• **GOAL OF THE EXERCISE**
The required result is an exact copy of every line from the one with "none -> yellow donut [295,374,328,407]" through the last line below, with the pictures left out.

━━━━━━━━

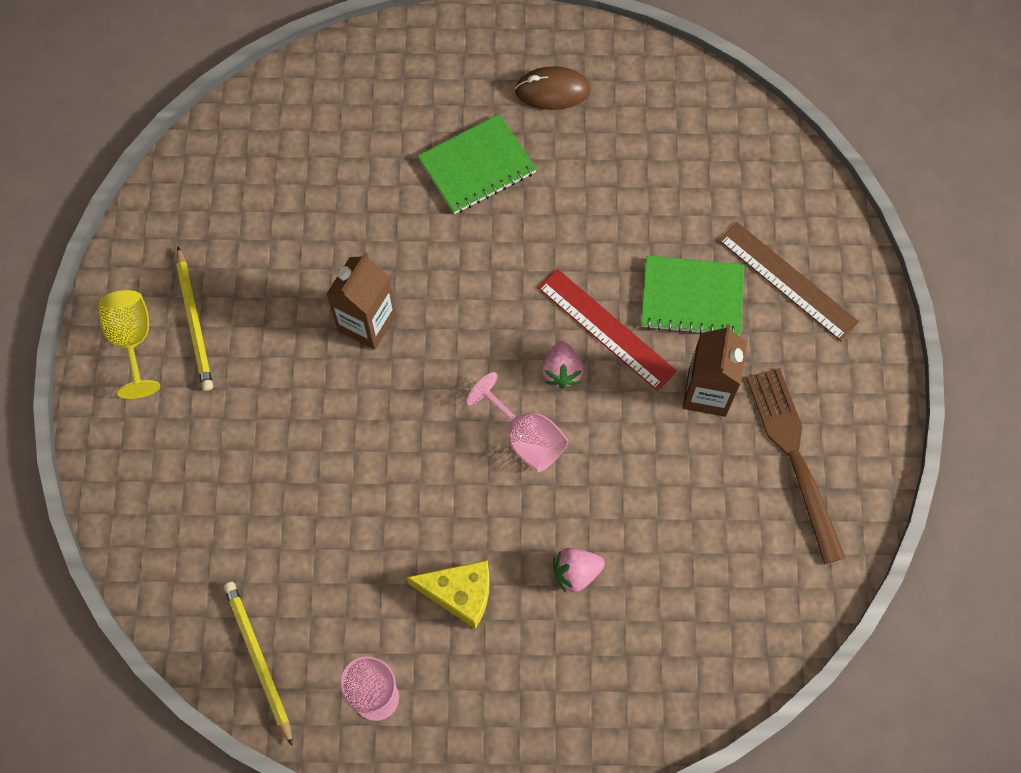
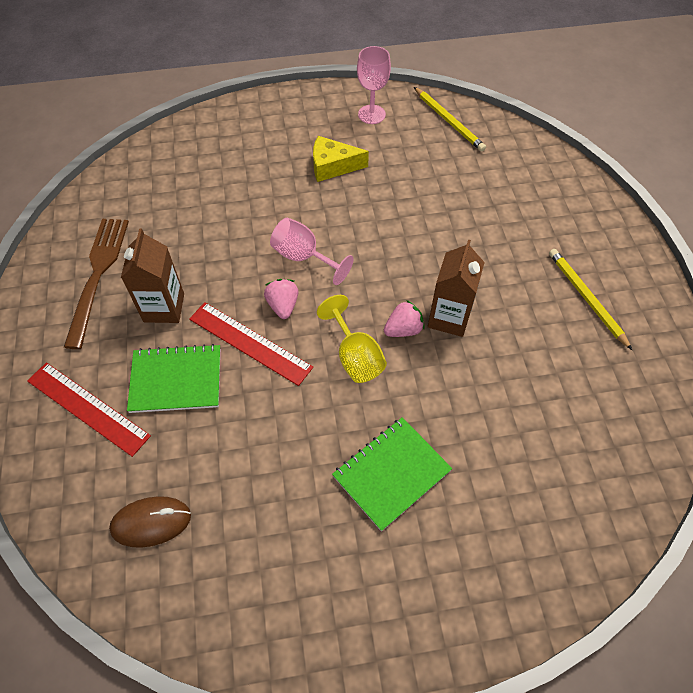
camera: 170 degrees right, 10 degrees down
yellow goblet [99,290,160,399] -> yellow goblet moved to [317,295,387,383]
brown mouse [515,66,591,110] -> brown mouse moved to [109,496,191,548]
pink strawberry [553,548,605,593] -> pink strawberry moved to [384,300,425,337]
brown ruler [718,222,860,342] -> red ruler [27,363,151,457]
brown fork [746,368,845,564] -> brown fork turned 150 degrees counterclockwise [64,219,129,349]

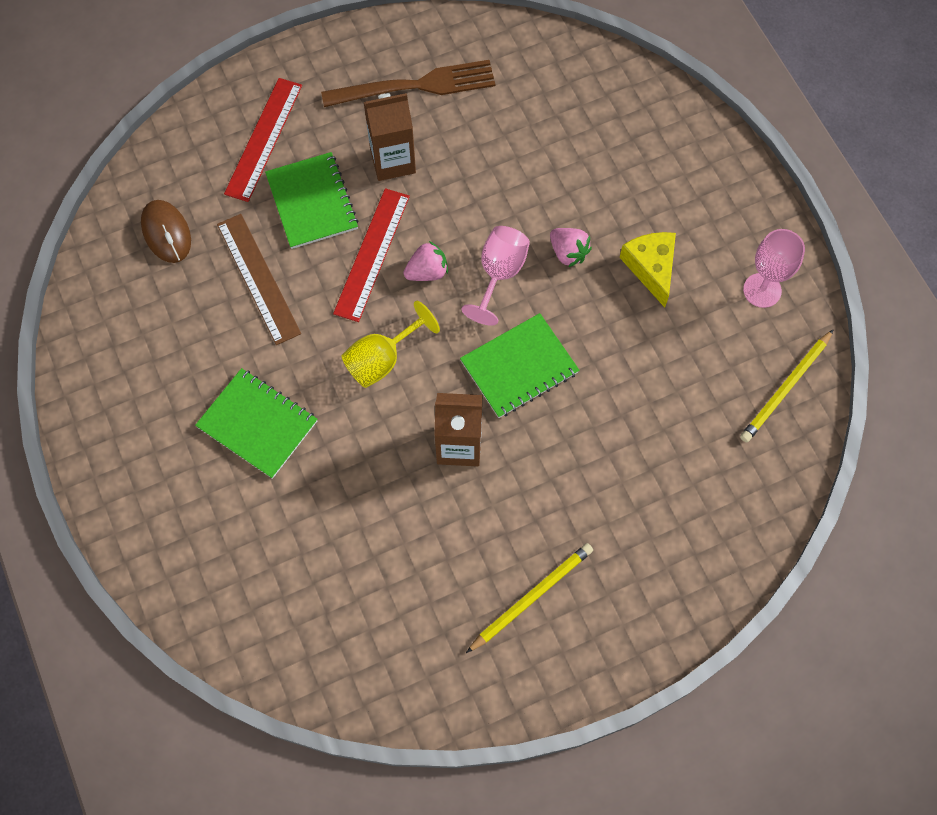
camera: 75 degrees right, 10 degrees up
pink strawberry [384,300,425,337] -> pink strawberry moved to [550,228,592,268]
none -> brown ruler [217,214,301,345]
none -> green notebook [460,313,580,418]

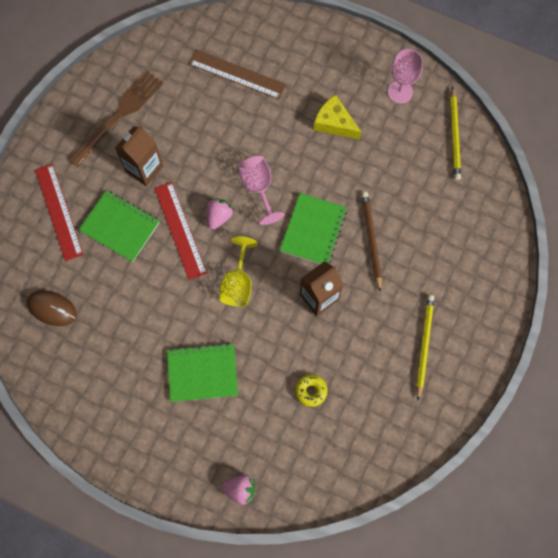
camera: 40 degrees left, 5 degrees up
brown ruler [217,214,301,345] -> brown ruler moved to [189,50,286,99]
pink strawberry [550,228,592,268] -> pink strawberry moved to [221,475,255,505]
none -> yellow donut [295,374,328,407]
none -> brown pencil [361,192,382,292]

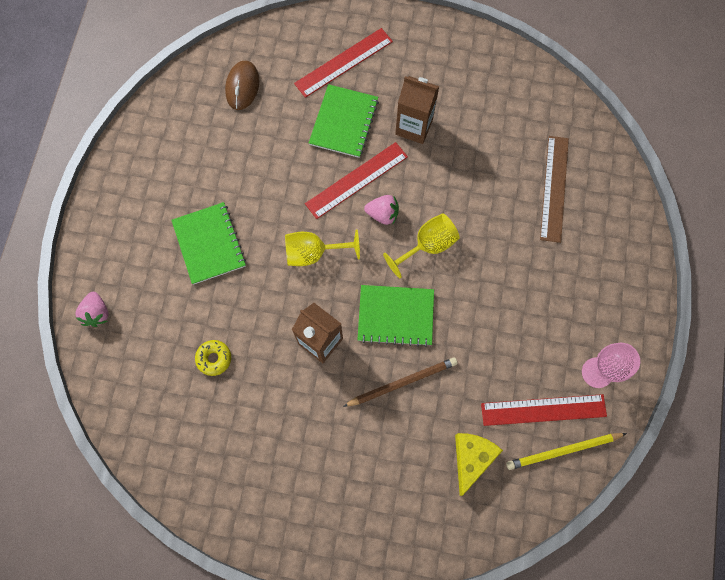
camera: 75 degrees right, 0 degrees up
brown fork [68,71,163,167] -> none
pink goblet [238,156,285,225] -> yellow goblet [383,213,460,278]
yellow cheese [314,95,361,140] -> yellow cheese moved to [455,433,503,496]
yellow pencil [416,295,435,401] -> none
none -> red ruler [481,394,607,426]

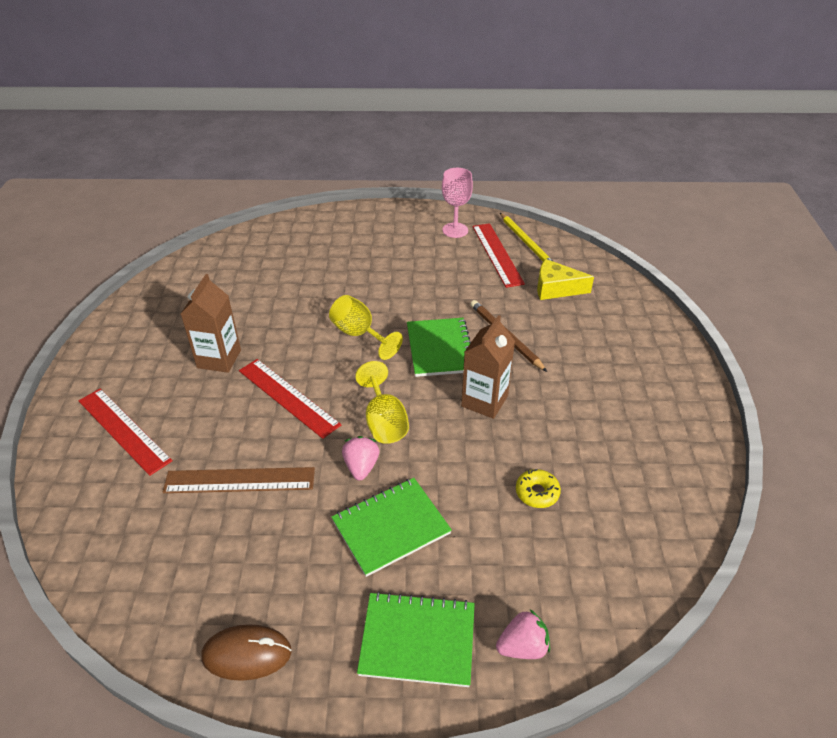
camera: 100 degrees left, 30 degrees down
brown mouse [225,61,259,110] -> brown mouse moved to [202,624,292,681]
green notebook [309,84,379,158] -> green notebook moved to [357,592,475,687]
pink strawberry [364,195,399,225] -> pink strawberry moved to [342,436,379,480]
brown ruler [540,136,569,243] -> brown ruler moved to [162,467,315,493]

━━━━━━━━

• **ANSWER**
none -> yellow donut [295,374,328,407]
none -> brown pencil [361,192,382,292]

camera: 75 degrees right, 0 degrees up
brown fork [68,71,163,167] -> none
pink goblet [238,156,285,225] -> yellow goblet [383,213,460,278]
yellow cheese [314,95,361,140] -> yellow cheese moved to [455,433,503,496]
yellow pencil [416,295,435,401] -> none
none -> red ruler [481,394,607,426]

camera: 100 degrees left, 30 degrees down
brown mouse [225,61,259,110] -> brown mouse moved to [202,624,292,681]
green notebook [309,84,379,158] -> green notebook moved to [357,592,475,687]
pink strawberry [364,195,399,225] -> pink strawberry moved to [342,436,379,480]
brown ruler [540,136,569,243] -> brown ruler moved to [162,467,315,493]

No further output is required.